Task description: Only the text of the records, copied exactly, is wanted; no pictures.
• • • • •
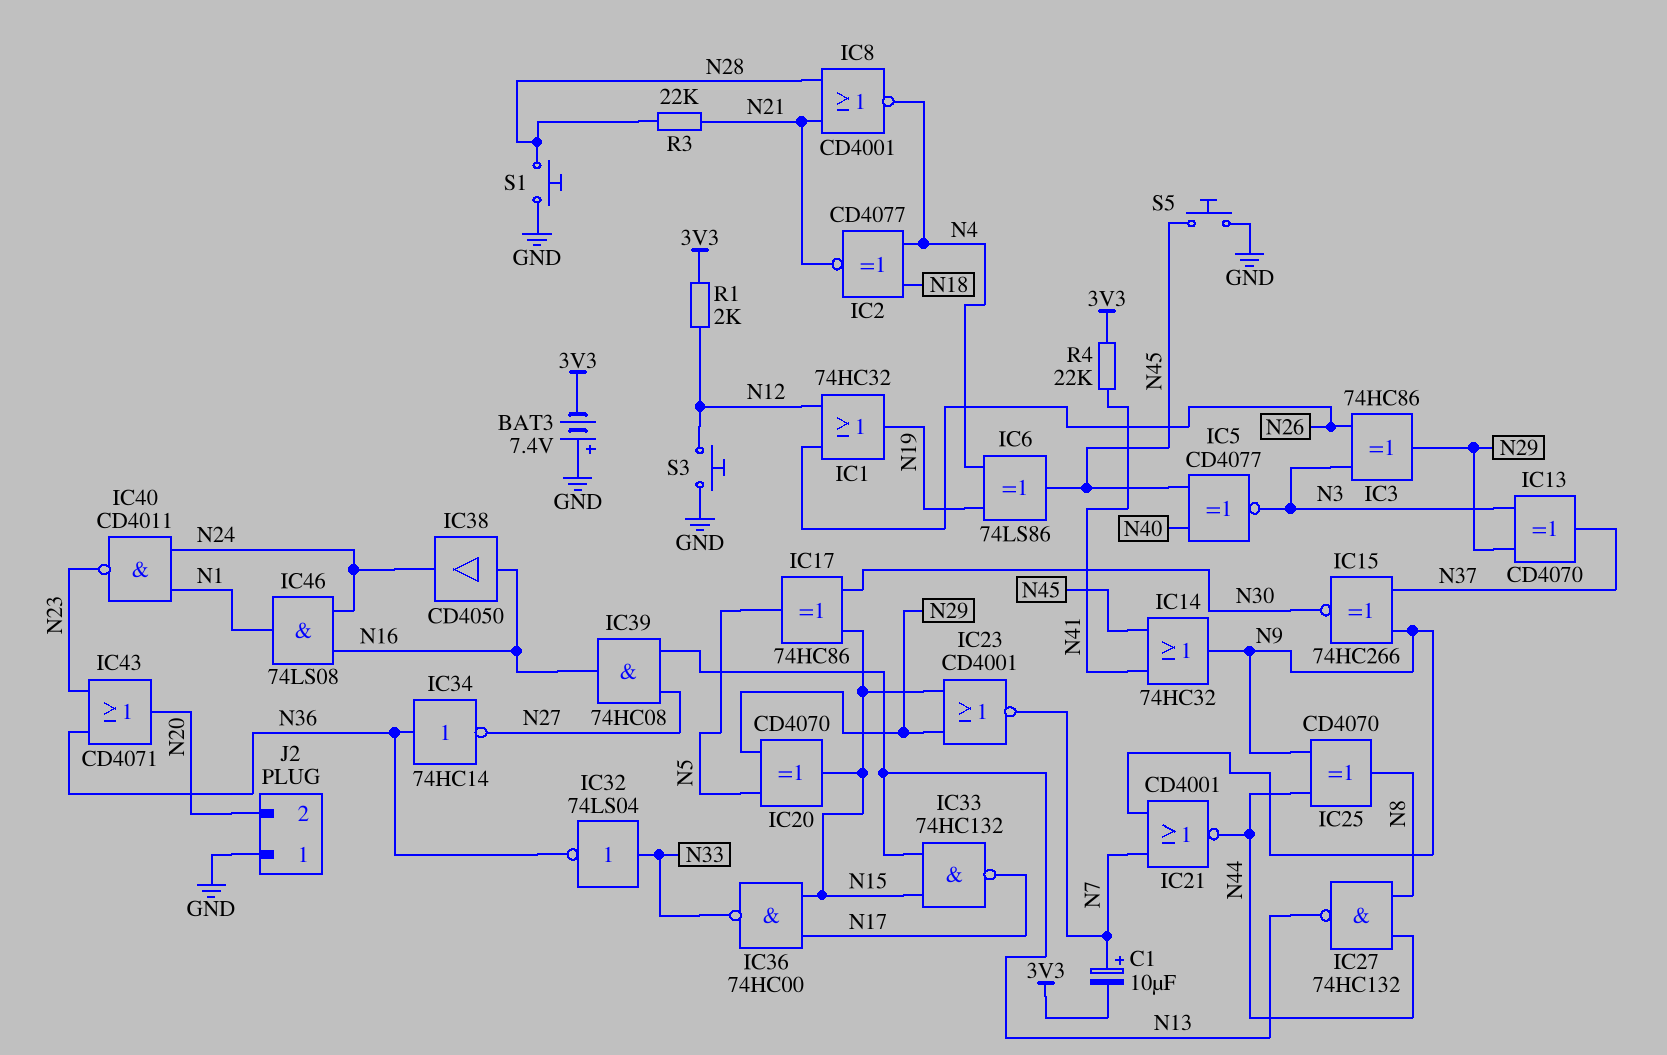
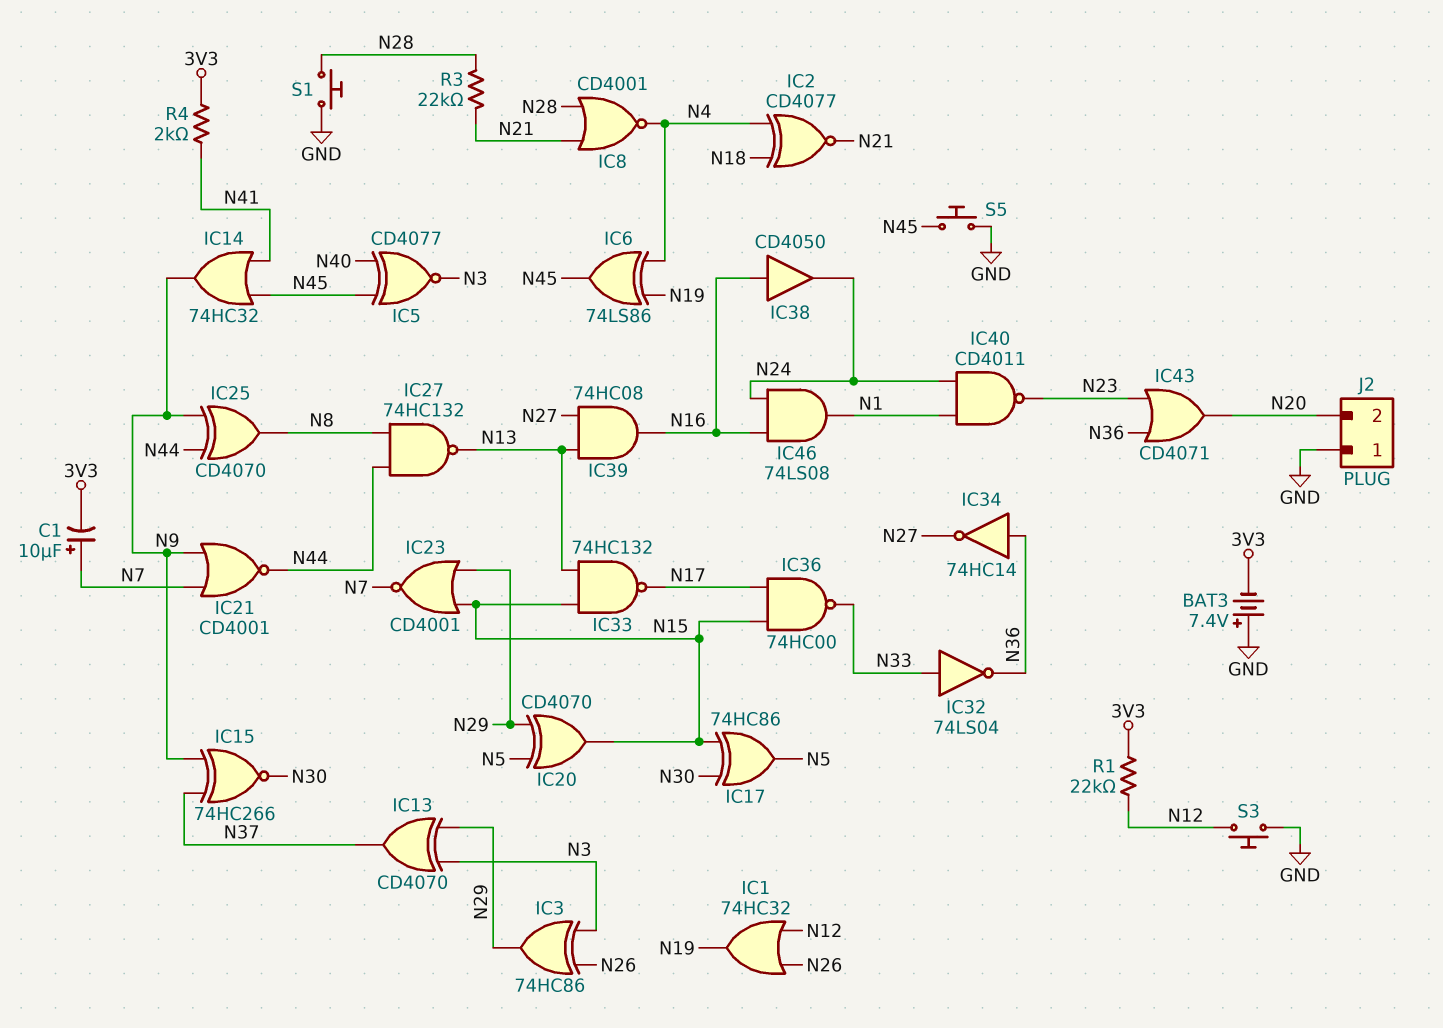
R1: 2k (3V3, N12) -> 22k (3V3, N12)
R4: 22k (3V3, N41) -> 2k (3V3, N41)

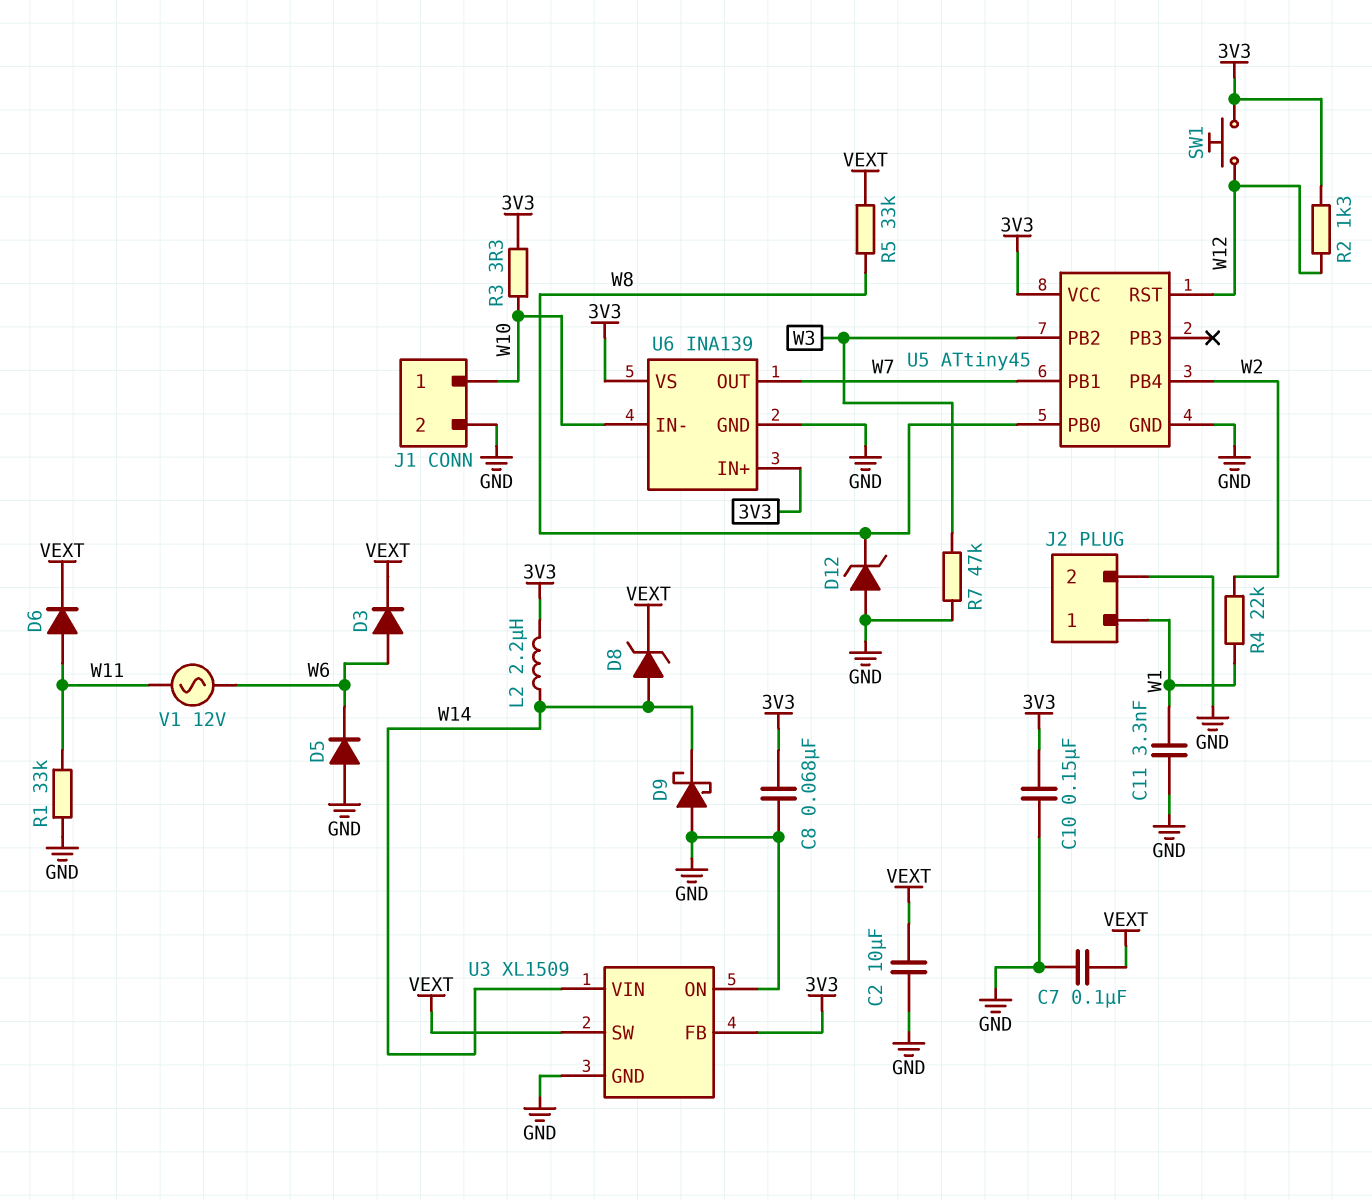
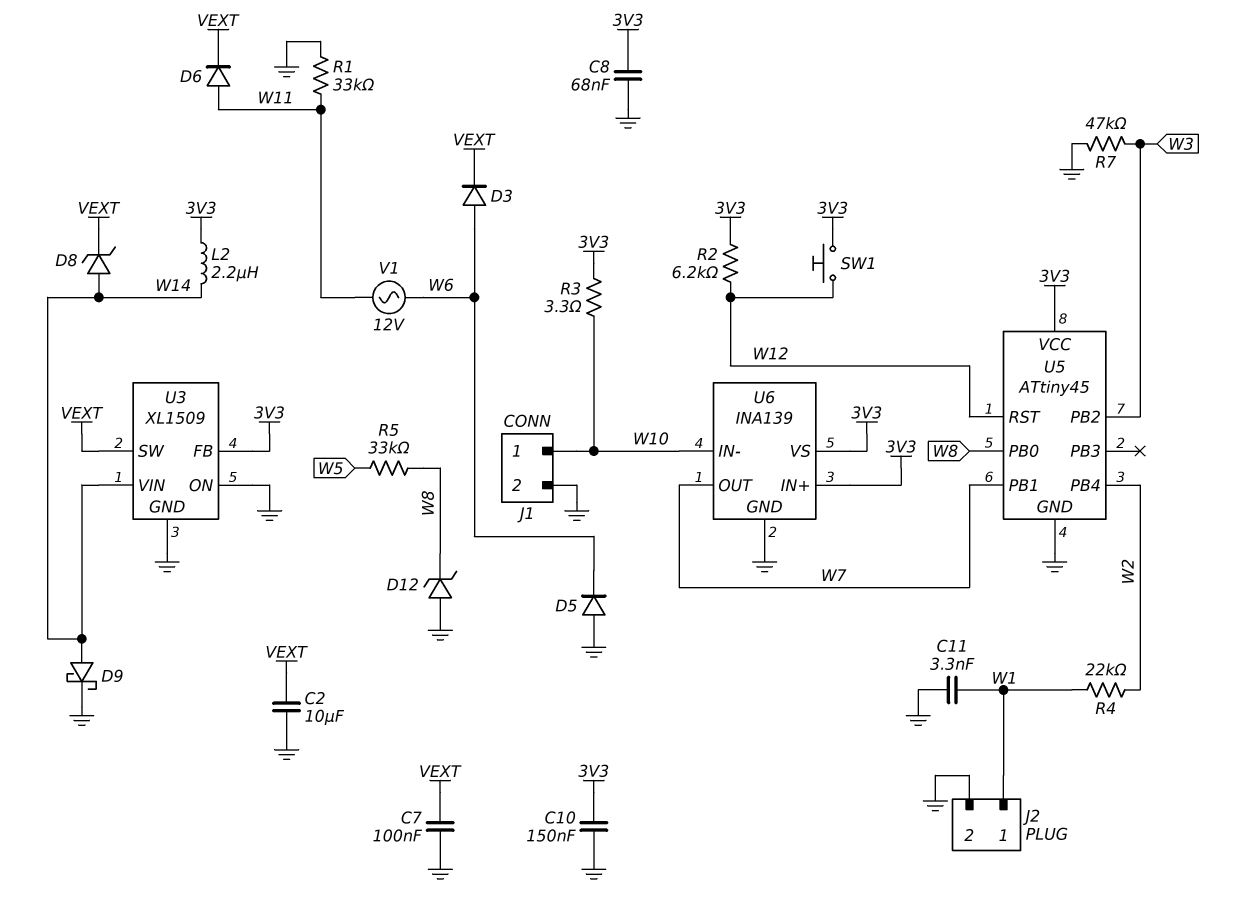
D9: schottky (A GND, K W14) -> schottky (A W14, K GND)
R2: 1.3k (3V3, W12) -> 6.2k (3V3, W12)
R5: 33k (VEXT, W8) -> 33k (W5, W8)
• • • • •
Response box:
R1: 2k (3V3, N12) -> 22k (3V3, N12)
R4: 22k (3V3, N41) -> 2k (3V3, N41)

D9: schottky (A GND, K W14) -> schottky (A W14, K GND)
R2: 1.3k (3V3, W12) -> 6.2k (3V3, W12)
R5: 33k (VEXT, W8) -> 33k (W5, W8)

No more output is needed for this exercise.